(GIVEN DATA begins)
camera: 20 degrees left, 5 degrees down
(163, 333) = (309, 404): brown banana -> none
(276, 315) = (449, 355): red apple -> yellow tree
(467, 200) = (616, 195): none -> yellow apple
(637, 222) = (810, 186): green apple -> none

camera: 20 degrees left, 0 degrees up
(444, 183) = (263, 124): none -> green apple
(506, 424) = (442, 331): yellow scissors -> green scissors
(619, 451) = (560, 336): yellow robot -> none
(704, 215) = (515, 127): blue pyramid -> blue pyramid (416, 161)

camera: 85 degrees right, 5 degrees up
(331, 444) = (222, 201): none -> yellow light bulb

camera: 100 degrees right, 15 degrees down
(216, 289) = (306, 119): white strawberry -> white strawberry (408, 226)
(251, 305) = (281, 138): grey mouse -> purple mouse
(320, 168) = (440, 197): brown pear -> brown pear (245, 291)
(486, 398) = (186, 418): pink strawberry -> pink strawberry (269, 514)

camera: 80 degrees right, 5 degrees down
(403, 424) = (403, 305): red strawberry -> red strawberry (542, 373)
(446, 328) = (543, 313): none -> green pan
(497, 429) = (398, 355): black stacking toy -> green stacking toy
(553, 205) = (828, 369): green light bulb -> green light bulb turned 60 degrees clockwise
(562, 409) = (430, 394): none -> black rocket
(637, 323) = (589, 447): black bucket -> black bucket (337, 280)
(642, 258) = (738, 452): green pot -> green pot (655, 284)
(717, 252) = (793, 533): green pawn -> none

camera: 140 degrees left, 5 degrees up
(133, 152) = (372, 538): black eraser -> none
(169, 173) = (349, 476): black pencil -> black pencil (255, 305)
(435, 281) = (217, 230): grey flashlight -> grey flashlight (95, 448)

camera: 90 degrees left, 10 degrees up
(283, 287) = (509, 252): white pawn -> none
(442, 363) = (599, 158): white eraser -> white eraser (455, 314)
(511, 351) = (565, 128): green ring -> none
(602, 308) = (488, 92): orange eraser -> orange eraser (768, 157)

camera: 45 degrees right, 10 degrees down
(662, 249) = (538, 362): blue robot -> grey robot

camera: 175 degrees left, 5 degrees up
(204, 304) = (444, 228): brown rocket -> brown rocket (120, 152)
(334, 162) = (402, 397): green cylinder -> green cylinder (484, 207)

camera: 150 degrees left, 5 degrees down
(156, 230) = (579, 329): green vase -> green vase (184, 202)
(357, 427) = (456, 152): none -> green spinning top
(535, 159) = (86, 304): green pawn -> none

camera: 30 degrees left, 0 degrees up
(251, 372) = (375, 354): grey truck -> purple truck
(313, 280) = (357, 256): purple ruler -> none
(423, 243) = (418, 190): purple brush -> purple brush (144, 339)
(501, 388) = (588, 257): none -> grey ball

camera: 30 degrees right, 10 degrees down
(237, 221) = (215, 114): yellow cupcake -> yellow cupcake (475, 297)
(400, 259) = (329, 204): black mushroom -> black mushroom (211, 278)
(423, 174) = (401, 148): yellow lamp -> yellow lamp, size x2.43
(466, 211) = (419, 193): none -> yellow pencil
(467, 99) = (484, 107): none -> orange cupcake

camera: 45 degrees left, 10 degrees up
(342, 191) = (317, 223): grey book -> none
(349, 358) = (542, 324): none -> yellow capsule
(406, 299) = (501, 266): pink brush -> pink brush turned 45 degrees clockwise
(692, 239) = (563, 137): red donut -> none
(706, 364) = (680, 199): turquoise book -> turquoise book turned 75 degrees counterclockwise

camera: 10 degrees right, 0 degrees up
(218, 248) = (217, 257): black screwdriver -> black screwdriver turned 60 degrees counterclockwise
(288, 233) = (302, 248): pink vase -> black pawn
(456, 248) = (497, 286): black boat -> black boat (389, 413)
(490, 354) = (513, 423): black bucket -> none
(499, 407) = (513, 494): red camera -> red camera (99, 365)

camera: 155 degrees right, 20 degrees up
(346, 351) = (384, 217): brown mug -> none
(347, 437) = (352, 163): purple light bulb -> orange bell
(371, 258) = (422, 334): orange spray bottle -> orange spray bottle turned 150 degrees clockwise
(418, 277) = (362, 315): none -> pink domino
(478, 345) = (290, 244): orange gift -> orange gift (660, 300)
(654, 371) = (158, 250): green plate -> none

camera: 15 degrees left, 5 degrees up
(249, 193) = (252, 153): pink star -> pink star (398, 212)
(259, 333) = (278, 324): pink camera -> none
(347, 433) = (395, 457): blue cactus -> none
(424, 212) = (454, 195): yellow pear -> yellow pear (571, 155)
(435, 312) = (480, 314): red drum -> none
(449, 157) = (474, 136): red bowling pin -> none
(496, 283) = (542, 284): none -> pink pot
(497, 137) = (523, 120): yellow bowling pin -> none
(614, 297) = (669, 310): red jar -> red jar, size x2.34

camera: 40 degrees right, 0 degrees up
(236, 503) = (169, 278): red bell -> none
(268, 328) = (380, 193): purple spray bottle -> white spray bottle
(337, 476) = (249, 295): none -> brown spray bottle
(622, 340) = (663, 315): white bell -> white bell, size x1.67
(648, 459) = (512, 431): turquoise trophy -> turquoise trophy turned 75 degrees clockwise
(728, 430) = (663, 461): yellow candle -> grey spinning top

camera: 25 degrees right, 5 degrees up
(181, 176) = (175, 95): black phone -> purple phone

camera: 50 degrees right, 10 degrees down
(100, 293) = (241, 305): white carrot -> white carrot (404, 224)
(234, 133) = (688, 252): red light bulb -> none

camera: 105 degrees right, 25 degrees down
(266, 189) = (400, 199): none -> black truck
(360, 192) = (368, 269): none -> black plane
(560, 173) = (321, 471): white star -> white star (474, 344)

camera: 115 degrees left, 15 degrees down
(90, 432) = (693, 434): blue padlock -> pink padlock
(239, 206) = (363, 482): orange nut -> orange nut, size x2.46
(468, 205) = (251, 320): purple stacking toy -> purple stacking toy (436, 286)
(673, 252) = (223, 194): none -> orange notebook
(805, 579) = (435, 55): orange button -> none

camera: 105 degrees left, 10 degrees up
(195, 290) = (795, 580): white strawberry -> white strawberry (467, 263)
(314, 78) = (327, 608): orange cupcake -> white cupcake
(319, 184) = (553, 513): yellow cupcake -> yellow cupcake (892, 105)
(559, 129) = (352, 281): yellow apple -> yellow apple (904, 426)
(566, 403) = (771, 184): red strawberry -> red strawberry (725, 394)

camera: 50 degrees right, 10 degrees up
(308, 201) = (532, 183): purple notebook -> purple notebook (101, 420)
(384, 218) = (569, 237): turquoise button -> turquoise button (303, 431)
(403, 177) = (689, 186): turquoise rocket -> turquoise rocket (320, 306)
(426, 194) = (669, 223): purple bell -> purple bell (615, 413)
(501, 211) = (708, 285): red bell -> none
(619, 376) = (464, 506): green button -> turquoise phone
(GIVEN DATA ends)
TASK GOAL: Once you find the line containing "(283, 287) = (509, 252): white pawn -> none", stop: reproduce exactly that line and every line of the data before it, and nothing else.

TASK SOLUTION:
camera: 20 degrees left, 5 degrees down
(163, 333) = (309, 404): brown banana -> none
(276, 315) = (449, 355): red apple -> yellow tree
(467, 200) = (616, 195): none -> yellow apple
(637, 222) = (810, 186): green apple -> none

camera: 20 degrees left, 0 degrees up
(444, 183) = (263, 124): none -> green apple
(506, 424) = (442, 331): yellow scissors -> green scissors
(619, 451) = (560, 336): yellow robot -> none
(704, 215) = (515, 127): blue pyramid -> blue pyramid (416, 161)

camera: 85 degrees right, 5 degrees up
(331, 444) = (222, 201): none -> yellow light bulb

camera: 100 degrees right, 15 degrees down
(216, 289) = (306, 119): white strawberry -> white strawberry (408, 226)
(251, 305) = (281, 138): grey mouse -> purple mouse
(320, 168) = (440, 197): brown pear -> brown pear (245, 291)
(486, 398) = (186, 418): pink strawberry -> pink strawberry (269, 514)

camera: 80 degrees right, 5 degrees down
(403, 424) = (403, 305): red strawberry -> red strawberry (542, 373)
(446, 328) = (543, 313): none -> green pan
(497, 429) = (398, 355): black stacking toy -> green stacking toy
(553, 205) = (828, 369): green light bulb -> green light bulb turned 60 degrees clockwise
(562, 409) = (430, 394): none -> black rocket
(637, 323) = (589, 447): black bucket -> black bucket (337, 280)
(642, 258) = (738, 452): green pot -> green pot (655, 284)
(717, 252) = (793, 533): green pawn -> none

camera: 140 degrees left, 5 degrees up
(133, 152) = (372, 538): black eraser -> none
(169, 173) = (349, 476): black pencil -> black pencil (255, 305)
(435, 281) = (217, 230): grey flashlight -> grey flashlight (95, 448)

camera: 90 degrees left, 10 degrees up
(283, 287) = (509, 252): white pawn -> none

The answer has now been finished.